▶ [AIM OF THE EXERCISE] Restate word for word the lines of the material below, from the line with "pink cylinder: 2 -> 1" to the line with "pink strawberry: 3 -> 0", both lines included, and no others.

▶ [SOURCE MATERIAL]
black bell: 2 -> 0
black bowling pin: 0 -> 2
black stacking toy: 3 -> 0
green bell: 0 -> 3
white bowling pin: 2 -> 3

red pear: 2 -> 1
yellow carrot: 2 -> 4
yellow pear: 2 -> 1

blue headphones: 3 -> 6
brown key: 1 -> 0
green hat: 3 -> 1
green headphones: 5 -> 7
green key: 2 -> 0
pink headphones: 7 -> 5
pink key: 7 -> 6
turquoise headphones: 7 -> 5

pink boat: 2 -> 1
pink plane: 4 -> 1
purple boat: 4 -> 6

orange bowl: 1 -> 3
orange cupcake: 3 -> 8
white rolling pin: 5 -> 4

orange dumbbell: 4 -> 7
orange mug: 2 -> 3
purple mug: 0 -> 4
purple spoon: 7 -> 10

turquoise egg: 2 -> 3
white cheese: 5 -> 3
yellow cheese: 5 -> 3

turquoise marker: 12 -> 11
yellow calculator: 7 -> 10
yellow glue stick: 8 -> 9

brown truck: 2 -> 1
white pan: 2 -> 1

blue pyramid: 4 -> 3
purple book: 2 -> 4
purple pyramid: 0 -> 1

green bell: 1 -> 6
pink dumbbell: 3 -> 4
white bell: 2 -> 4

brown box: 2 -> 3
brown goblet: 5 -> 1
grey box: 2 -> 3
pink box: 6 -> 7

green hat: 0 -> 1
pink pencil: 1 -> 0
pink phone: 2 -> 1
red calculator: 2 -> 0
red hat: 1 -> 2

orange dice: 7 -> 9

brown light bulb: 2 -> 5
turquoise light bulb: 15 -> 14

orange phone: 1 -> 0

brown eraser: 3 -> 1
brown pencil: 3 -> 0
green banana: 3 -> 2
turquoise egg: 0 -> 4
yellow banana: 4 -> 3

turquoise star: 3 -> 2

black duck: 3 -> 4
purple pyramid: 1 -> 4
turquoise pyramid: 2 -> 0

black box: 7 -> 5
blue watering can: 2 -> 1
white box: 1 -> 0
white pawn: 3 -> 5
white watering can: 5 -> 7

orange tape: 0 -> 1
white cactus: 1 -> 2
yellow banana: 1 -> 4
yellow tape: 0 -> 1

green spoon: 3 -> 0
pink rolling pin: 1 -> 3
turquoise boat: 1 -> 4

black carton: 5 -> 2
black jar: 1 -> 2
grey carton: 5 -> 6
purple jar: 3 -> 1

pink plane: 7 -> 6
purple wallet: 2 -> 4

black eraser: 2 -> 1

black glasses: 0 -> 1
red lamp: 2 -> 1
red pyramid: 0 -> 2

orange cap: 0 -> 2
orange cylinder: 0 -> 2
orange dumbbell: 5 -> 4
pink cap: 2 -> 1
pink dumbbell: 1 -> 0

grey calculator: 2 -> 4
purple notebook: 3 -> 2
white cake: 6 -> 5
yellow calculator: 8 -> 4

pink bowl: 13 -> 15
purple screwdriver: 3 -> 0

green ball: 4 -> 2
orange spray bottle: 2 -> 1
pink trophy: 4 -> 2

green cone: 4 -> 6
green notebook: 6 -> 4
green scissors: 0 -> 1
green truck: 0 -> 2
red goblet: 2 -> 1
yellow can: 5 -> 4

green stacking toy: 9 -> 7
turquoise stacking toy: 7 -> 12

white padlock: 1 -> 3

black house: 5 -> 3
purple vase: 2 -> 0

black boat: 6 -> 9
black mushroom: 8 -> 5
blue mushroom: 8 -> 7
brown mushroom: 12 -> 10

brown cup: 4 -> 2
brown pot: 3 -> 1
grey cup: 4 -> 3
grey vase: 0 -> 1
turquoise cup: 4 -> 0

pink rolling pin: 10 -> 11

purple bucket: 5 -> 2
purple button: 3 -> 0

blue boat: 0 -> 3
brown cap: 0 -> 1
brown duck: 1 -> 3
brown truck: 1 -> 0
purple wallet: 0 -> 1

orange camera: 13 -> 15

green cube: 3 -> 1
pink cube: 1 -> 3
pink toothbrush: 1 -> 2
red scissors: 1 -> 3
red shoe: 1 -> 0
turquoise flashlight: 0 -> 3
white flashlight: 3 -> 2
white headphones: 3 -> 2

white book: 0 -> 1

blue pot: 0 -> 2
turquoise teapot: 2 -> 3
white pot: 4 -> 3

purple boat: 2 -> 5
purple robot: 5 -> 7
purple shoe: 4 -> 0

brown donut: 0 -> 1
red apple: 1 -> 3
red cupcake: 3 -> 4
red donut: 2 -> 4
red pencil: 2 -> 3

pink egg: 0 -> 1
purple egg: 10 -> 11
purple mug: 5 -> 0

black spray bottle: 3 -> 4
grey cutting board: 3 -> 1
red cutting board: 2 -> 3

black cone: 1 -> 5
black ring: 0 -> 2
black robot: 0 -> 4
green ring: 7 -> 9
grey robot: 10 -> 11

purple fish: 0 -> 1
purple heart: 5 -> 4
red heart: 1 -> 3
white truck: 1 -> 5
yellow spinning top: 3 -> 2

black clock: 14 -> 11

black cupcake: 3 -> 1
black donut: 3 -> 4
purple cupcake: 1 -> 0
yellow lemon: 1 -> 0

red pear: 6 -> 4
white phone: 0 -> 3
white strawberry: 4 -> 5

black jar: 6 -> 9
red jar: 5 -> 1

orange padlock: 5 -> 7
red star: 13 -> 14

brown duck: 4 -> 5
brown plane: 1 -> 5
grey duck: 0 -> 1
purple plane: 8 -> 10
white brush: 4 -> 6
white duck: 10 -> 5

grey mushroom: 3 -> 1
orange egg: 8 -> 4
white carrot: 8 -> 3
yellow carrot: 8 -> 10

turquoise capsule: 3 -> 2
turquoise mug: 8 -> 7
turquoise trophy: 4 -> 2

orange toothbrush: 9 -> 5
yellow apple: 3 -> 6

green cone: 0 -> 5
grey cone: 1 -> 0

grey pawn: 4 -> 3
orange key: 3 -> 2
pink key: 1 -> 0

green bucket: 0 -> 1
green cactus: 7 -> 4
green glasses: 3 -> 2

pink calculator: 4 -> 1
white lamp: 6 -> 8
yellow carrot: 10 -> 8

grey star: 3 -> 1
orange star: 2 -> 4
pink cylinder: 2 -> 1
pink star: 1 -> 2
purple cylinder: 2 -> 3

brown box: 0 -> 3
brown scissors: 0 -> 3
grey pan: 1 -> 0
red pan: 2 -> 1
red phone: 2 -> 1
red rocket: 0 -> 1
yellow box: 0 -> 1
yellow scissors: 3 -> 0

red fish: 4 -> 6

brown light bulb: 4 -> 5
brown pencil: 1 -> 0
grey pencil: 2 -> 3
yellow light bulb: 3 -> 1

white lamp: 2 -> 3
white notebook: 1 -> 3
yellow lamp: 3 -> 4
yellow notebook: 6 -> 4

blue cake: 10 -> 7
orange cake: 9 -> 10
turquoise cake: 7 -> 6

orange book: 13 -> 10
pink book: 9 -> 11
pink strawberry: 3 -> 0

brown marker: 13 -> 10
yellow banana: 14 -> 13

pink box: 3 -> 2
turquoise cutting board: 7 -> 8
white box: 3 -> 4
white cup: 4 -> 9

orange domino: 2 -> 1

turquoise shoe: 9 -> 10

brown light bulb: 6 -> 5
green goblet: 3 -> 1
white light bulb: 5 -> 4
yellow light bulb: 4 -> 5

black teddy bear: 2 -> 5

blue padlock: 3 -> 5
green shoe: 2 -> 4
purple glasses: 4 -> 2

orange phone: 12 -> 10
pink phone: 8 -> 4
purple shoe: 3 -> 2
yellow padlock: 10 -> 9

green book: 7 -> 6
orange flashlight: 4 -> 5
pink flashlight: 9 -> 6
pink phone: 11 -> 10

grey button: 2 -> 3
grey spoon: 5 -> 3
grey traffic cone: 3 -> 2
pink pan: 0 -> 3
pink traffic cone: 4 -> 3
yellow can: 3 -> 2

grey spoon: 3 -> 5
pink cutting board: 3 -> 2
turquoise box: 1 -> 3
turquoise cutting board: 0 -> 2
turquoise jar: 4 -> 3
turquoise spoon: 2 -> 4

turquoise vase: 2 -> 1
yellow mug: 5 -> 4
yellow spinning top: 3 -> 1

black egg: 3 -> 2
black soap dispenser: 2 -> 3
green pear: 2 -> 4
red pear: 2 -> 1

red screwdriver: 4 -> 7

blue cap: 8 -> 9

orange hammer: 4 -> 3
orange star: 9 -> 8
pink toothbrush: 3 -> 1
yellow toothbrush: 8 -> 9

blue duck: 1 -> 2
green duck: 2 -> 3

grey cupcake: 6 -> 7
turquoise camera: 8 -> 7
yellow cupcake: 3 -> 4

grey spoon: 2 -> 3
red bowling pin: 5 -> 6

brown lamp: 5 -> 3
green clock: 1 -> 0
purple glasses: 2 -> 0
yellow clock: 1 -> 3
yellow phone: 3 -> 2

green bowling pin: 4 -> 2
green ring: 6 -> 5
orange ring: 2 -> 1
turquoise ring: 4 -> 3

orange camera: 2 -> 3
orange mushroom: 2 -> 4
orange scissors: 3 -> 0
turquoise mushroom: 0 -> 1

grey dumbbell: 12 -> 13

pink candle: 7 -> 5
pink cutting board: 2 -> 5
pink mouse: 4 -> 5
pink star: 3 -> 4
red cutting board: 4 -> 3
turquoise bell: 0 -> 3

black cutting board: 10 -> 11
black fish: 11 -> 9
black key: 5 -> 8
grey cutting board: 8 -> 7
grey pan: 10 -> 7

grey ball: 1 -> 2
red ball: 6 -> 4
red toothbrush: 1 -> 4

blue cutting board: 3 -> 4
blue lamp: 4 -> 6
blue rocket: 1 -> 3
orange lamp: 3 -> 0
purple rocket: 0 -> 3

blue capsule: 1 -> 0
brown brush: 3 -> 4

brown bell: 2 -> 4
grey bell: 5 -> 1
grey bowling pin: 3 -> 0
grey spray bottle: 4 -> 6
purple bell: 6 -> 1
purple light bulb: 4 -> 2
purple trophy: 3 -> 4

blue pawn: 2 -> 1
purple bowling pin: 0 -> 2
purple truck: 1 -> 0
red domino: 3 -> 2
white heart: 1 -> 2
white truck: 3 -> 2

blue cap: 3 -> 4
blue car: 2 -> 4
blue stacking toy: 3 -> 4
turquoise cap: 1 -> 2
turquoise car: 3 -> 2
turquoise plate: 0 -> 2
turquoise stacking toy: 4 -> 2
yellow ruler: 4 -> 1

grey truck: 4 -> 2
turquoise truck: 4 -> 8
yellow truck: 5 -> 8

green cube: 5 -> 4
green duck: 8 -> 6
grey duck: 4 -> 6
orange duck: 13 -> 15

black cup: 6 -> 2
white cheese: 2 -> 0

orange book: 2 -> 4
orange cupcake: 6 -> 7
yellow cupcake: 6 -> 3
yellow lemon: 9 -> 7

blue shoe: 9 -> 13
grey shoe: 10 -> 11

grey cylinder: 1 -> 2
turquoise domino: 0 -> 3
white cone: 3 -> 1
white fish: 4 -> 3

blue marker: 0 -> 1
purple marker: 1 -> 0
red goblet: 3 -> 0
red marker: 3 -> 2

▶ [ANSWER TO THE EXERCISE]
pink cylinder: 2 -> 1
pink star: 1 -> 2
purple cylinder: 2 -> 3

brown box: 0 -> 3
brown scissors: 0 -> 3
grey pan: 1 -> 0
red pan: 2 -> 1
red phone: 2 -> 1
red rocket: 0 -> 1
yellow box: 0 -> 1
yellow scissors: 3 -> 0

red fish: 4 -> 6

brown light bulb: 4 -> 5
brown pencil: 1 -> 0
grey pencil: 2 -> 3
yellow light bulb: 3 -> 1

white lamp: 2 -> 3
white notebook: 1 -> 3
yellow lamp: 3 -> 4
yellow notebook: 6 -> 4

blue cake: 10 -> 7
orange cake: 9 -> 10
turquoise cake: 7 -> 6

orange book: 13 -> 10
pink book: 9 -> 11
pink strawberry: 3 -> 0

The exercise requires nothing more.